- **Task inputs**:
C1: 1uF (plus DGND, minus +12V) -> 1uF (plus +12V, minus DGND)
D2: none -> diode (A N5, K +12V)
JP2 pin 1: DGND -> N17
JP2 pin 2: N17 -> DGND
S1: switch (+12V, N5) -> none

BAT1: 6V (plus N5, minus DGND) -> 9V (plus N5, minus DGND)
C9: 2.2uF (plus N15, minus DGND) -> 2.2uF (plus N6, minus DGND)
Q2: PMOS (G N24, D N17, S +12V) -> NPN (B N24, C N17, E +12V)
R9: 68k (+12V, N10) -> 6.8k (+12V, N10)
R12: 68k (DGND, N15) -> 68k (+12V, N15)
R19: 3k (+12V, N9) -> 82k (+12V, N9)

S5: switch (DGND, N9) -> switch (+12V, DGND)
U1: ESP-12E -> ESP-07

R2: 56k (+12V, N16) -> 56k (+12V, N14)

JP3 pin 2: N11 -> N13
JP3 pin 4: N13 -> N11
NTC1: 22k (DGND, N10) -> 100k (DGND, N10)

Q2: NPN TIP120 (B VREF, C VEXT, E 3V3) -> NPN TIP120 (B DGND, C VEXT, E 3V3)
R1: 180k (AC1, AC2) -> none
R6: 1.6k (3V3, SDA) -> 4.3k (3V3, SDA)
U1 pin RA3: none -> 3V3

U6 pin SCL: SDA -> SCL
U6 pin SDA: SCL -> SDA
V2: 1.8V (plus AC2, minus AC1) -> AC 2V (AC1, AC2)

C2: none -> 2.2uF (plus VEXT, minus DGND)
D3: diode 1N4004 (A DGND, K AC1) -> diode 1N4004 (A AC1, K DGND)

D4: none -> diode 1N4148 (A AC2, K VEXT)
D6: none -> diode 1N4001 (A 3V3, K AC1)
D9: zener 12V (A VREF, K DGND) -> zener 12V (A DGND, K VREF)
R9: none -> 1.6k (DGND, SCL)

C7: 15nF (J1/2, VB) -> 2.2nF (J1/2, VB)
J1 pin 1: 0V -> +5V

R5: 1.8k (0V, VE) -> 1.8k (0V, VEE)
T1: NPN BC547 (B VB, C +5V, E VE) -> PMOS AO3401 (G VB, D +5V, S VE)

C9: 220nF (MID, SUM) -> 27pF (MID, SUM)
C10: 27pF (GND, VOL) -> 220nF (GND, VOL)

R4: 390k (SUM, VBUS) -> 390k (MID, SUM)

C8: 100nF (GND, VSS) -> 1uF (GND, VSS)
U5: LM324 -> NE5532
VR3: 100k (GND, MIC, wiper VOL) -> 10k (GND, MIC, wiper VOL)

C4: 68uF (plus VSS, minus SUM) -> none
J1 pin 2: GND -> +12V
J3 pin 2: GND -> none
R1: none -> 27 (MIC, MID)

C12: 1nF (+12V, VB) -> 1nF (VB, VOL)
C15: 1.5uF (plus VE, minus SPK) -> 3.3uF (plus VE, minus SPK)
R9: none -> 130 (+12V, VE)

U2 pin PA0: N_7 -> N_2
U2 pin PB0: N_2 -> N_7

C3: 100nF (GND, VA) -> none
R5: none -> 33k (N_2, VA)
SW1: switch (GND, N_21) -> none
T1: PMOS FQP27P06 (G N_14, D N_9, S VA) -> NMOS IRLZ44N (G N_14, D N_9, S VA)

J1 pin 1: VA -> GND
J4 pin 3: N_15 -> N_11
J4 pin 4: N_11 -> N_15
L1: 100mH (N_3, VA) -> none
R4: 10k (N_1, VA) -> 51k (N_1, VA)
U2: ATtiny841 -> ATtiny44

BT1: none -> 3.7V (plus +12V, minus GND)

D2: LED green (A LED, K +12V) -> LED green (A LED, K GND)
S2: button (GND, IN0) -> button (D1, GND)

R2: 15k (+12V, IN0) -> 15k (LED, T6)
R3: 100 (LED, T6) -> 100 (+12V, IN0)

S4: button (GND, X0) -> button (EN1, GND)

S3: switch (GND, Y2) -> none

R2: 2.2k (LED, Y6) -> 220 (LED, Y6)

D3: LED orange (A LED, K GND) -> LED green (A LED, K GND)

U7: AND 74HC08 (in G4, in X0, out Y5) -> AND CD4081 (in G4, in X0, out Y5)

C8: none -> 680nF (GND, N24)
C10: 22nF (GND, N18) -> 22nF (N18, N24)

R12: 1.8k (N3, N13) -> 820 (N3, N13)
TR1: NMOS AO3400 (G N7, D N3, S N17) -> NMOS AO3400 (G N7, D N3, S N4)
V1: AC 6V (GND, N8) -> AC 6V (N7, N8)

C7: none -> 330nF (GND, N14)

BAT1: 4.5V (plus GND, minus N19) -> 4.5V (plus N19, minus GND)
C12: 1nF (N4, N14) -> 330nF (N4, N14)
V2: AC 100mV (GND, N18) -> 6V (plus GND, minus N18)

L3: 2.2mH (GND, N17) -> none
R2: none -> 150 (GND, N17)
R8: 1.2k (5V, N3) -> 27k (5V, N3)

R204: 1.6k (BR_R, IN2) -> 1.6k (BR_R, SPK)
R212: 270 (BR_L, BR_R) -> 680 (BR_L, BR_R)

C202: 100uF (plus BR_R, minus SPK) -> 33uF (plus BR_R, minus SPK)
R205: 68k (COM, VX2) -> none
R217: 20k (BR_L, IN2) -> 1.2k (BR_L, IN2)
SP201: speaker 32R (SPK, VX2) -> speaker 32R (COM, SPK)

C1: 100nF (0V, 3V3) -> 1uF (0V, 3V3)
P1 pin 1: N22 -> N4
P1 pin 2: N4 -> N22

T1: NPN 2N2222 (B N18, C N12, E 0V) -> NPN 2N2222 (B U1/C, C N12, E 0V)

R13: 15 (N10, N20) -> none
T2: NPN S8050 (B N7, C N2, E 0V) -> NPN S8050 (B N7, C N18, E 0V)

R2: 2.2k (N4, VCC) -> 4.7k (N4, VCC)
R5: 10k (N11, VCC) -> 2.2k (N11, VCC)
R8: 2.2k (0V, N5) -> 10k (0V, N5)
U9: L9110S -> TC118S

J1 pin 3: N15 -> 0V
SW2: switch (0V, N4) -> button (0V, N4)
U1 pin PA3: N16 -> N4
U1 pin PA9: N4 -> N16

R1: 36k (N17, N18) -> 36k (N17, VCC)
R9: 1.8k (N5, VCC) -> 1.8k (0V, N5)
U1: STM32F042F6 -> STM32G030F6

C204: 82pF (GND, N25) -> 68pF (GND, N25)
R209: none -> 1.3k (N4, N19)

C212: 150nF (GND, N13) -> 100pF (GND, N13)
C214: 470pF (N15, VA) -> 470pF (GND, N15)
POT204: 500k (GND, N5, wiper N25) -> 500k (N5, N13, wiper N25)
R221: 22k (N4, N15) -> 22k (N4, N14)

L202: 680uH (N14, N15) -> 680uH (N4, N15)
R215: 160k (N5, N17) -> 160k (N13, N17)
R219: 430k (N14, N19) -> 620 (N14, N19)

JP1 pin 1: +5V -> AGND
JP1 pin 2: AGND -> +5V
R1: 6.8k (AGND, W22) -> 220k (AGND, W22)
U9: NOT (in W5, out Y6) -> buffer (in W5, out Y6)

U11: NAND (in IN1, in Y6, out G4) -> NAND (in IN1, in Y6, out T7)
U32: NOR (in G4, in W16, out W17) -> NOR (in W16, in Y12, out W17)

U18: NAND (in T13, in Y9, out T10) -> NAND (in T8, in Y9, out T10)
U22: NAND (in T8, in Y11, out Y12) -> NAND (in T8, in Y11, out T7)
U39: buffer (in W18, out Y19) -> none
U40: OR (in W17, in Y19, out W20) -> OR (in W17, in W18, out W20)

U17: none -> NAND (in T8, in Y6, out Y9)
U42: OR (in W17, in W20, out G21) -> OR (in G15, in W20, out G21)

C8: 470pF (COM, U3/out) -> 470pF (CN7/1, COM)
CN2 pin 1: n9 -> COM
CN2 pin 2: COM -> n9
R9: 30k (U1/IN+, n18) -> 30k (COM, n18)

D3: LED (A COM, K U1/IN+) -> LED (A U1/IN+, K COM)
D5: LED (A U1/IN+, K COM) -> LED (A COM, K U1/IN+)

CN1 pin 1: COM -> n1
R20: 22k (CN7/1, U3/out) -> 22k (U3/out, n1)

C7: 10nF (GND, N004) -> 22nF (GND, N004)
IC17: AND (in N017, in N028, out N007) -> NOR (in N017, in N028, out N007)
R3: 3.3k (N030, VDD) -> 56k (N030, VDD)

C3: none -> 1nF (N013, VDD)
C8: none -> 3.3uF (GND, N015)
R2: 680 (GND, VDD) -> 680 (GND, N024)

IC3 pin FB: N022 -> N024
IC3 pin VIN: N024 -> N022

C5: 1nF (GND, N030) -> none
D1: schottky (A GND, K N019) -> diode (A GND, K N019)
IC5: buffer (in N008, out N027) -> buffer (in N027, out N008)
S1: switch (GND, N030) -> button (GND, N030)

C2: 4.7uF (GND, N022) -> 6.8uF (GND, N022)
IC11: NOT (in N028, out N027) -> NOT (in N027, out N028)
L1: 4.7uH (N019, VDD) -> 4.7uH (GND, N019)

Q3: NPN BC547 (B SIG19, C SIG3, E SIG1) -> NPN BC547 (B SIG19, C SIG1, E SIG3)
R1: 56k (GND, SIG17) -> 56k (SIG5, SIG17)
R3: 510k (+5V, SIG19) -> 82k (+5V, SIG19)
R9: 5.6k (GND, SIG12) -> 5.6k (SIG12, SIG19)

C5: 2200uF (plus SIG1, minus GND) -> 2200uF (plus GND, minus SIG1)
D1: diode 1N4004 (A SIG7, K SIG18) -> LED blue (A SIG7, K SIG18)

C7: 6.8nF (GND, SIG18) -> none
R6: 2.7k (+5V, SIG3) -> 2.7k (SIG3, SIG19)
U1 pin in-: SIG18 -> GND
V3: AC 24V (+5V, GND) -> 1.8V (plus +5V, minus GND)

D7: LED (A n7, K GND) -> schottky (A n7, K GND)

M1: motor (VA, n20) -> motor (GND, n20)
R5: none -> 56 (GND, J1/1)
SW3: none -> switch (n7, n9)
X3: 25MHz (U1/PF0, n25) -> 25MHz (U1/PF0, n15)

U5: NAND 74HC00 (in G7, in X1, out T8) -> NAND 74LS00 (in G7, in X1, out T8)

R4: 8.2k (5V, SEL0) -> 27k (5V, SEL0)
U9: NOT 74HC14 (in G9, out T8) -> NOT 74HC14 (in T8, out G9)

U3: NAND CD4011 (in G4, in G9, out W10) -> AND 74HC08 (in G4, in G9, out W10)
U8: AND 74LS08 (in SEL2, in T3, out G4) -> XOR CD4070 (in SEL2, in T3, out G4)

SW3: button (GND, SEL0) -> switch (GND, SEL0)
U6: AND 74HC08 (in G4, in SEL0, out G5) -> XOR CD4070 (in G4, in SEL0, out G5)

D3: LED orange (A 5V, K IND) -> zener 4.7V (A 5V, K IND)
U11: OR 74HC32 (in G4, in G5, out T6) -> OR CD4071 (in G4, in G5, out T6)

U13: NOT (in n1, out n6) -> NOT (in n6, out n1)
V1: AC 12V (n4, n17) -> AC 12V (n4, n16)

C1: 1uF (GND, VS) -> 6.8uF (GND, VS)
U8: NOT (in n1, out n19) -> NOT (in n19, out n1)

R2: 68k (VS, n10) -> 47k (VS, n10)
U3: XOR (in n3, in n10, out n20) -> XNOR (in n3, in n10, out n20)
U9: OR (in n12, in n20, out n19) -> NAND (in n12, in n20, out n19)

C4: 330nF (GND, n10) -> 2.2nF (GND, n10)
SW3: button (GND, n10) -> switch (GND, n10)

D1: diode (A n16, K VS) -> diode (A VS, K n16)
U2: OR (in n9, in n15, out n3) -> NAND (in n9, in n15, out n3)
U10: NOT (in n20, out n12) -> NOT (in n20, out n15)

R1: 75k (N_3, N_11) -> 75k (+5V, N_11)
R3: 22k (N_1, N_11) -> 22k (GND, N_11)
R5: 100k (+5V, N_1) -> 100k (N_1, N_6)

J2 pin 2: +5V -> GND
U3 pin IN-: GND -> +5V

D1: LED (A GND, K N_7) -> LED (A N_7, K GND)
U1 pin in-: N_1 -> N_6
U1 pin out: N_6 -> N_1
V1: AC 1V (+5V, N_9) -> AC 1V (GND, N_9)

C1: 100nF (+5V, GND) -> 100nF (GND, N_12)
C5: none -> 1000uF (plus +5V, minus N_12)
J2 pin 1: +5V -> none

- **Exercise details**: Copy back the listing above exactly, but only from the line with "CN1 pin 1: COM -> n1" through the line with "C3: none -> 1nF (N013, VDD)", both ends included.

- **Task output**:
CN1 pin 1: COM -> n1
R20: 22k (CN7/1, U3/out) -> 22k (U3/out, n1)

C7: 10nF (GND, N004) -> 22nF (GND, N004)
IC17: AND (in N017, in N028, out N007) -> NOR (in N017, in N028, out N007)
R3: 3.3k (N030, VDD) -> 56k (N030, VDD)

C3: none -> 1nF (N013, VDD)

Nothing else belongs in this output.